**Work task:** Your task is to copy every record exactly.

**Available records:**
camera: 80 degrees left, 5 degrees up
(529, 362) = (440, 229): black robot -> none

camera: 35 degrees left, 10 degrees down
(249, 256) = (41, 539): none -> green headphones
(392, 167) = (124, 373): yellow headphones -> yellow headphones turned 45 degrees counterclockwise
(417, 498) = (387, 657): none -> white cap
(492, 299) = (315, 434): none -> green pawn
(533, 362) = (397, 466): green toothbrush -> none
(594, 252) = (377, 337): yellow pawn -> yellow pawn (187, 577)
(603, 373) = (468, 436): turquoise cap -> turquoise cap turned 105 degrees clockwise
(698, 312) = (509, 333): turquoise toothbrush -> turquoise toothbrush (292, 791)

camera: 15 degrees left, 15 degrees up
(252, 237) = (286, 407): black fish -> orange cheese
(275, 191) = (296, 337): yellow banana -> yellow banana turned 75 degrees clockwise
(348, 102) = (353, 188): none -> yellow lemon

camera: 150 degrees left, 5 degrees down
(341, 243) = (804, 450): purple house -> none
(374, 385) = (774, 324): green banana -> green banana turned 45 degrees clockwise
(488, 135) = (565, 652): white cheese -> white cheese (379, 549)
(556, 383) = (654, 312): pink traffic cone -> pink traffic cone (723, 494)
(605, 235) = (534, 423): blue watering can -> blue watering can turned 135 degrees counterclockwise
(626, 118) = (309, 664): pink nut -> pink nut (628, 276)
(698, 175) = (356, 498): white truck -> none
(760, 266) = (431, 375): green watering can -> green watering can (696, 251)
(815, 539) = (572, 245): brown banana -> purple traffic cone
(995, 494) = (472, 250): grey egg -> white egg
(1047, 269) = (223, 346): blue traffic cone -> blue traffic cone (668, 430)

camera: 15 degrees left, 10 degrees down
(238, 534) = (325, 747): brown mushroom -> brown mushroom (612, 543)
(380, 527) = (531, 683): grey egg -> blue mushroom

**Written answer:**
camera: 80 degrees left, 5 degrees up
(529, 362) = (440, 229): black robot -> none

camera: 35 degrees left, 10 degrees down
(249, 256) = (41, 539): none -> green headphones
(392, 167) = (124, 373): yellow headphones -> yellow headphones turned 45 degrees counterclockwise
(417, 498) = (387, 657): none -> white cap
(492, 299) = (315, 434): none -> green pawn
(533, 362) = (397, 466): green toothbrush -> none
(594, 252) = (377, 337): yellow pawn -> yellow pawn (187, 577)
(603, 373) = (468, 436): turquoise cap -> turquoise cap turned 105 degrees clockwise
(698, 312) = (509, 333): turquoise toothbrush -> turquoise toothbrush (292, 791)

camera: 15 degrees left, 15 degrees up
(252, 237) = (286, 407): black fish -> orange cheese
(275, 191) = (296, 337): yellow banana -> yellow banana turned 75 degrees clockwise
(348, 102) = (353, 188): none -> yellow lemon

camera: 150 degrees left, 5 degrees down
(341, 243) = (804, 450): purple house -> none
(374, 385) = (774, 324): green banana -> green banana turned 45 degrees clockwise
(488, 135) = (565, 652): white cheese -> white cheese (379, 549)
(556, 383) = (654, 312): pink traffic cone -> pink traffic cone (723, 494)
(605, 235) = (534, 423): blue watering can -> blue watering can turned 135 degrees counterclockwise
(626, 118) = (309, 664): pink nut -> pink nut (628, 276)
(698, 175) = (356, 498): white truck -> none
(760, 266) = (431, 375): green watering can -> green watering can (696, 251)
(815, 539) = (572, 245): brown banana -> purple traffic cone
(995, 494) = (472, 250): grey egg -> white egg
(1047, 269) = (223, 346): blue traffic cone -> blue traffic cone (668, 430)

camera: 15 degrees left, 10 degrees down
(238, 534) = (325, 747): brown mushroom -> brown mushroom (612, 543)
(380, 527) = (531, 683): grey egg -> blue mushroom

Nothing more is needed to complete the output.